Give back the exact lines of the material below from the one containing "(318, 436) = (141, 170): green" through the one containing "(119, 324) = (680, 192): none", and no pictures.
········
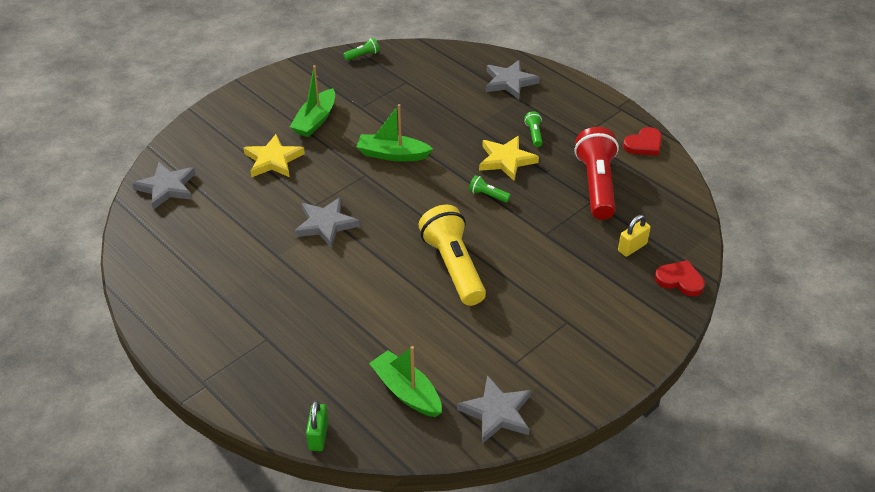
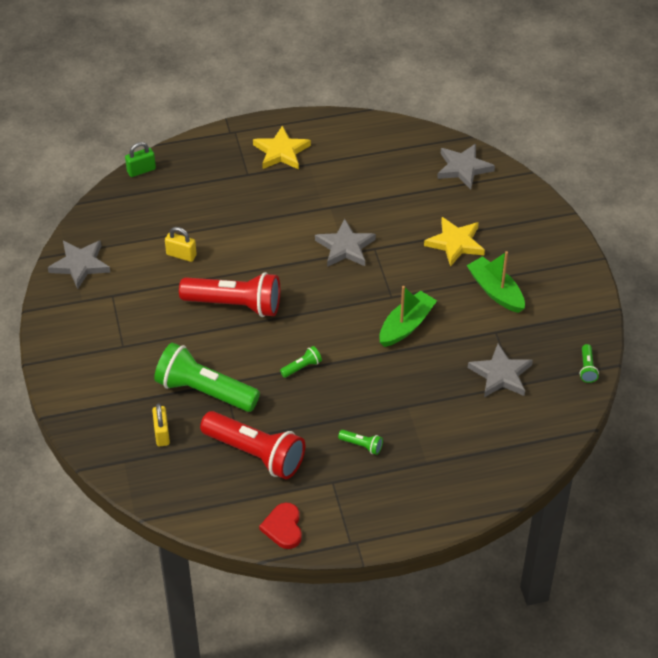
camera: 120 degrees right, 5 degrees up
(318, 436) = (141, 170): green padlock -> green padlock turned 60 degrees counterclockwise
(406, 391) = (139, 226): green boat -> none
(421, 336) = (181, 255): none -> yellow padlock
(453, 267) = (235, 305): yellow flashlight -> red flashlight
(506, 160) = (339, 404): yellow star -> yellow star (281, 151)
(509, 82) = (460, 470): grey star -> grey star (500, 374)
(565, 242) = (204, 391): none -> green flashlight
(680, 280) = (101, 444): red heart -> none

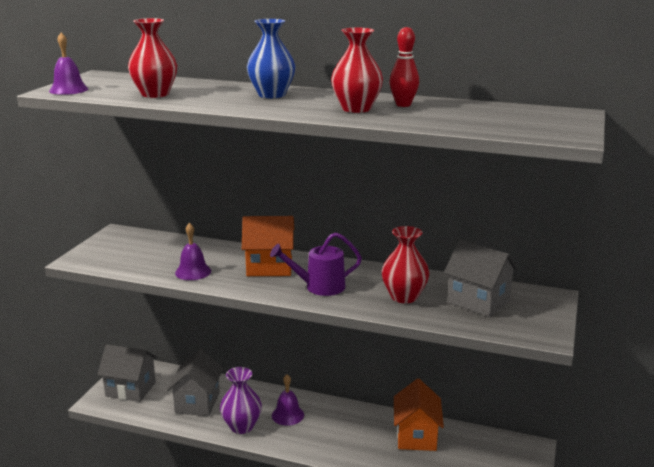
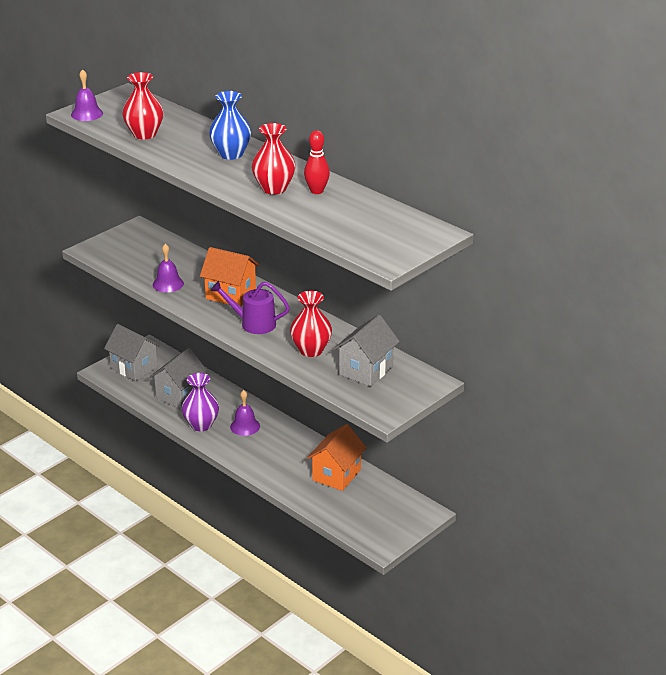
camera: 25 degrees right, 10 degrees up
(478, 301) = (366, 370): grey house -> grey house turned 60 degrees clockwise

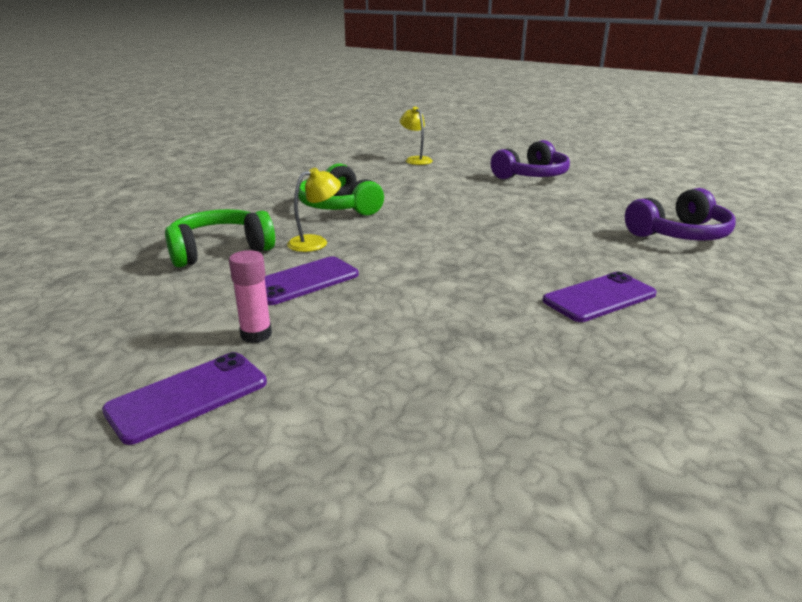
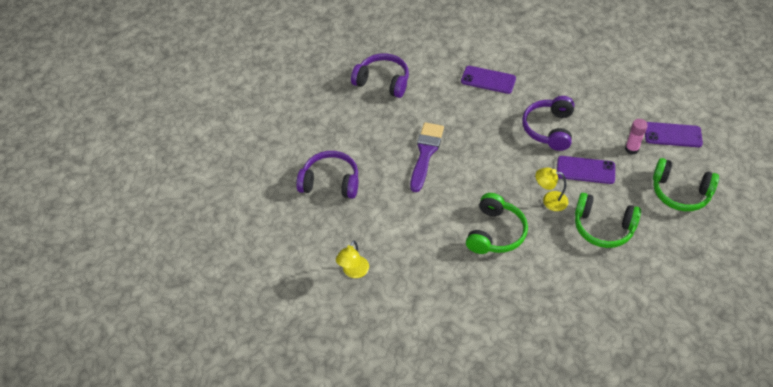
camera: 130 degrees left, 25 degrees up
(119, 324) = (680, 192): none -> green headphones
(418, 293) = (549, 129): none -> purple headphones
(505, 215) = (425, 153): none -> purple brush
········
COMPLETED EXERCISE:
(318, 436) = (141, 170): green padlock -> green padlock turned 60 degrees counterclockwise
(406, 391) = (139, 226): green boat -> none
(421, 336) = (181, 255): none -> yellow padlock
(453, 267) = (235, 305): yellow flashlight -> red flashlight
(506, 160) = (339, 404): yellow star -> yellow star (281, 151)
(509, 82) = (460, 470): grey star -> grey star (500, 374)
(565, 242) = (204, 391): none -> green flashlight
(680, 280) = (101, 444): red heart -> none

camera: 25 degrees right, 10 degrees up
(478, 301) = (366, 370): grey house -> grey house turned 60 degrees clockwise

camera: 130 degrees left, 25 degrees up
(119, 324) = (680, 192): none -> green headphones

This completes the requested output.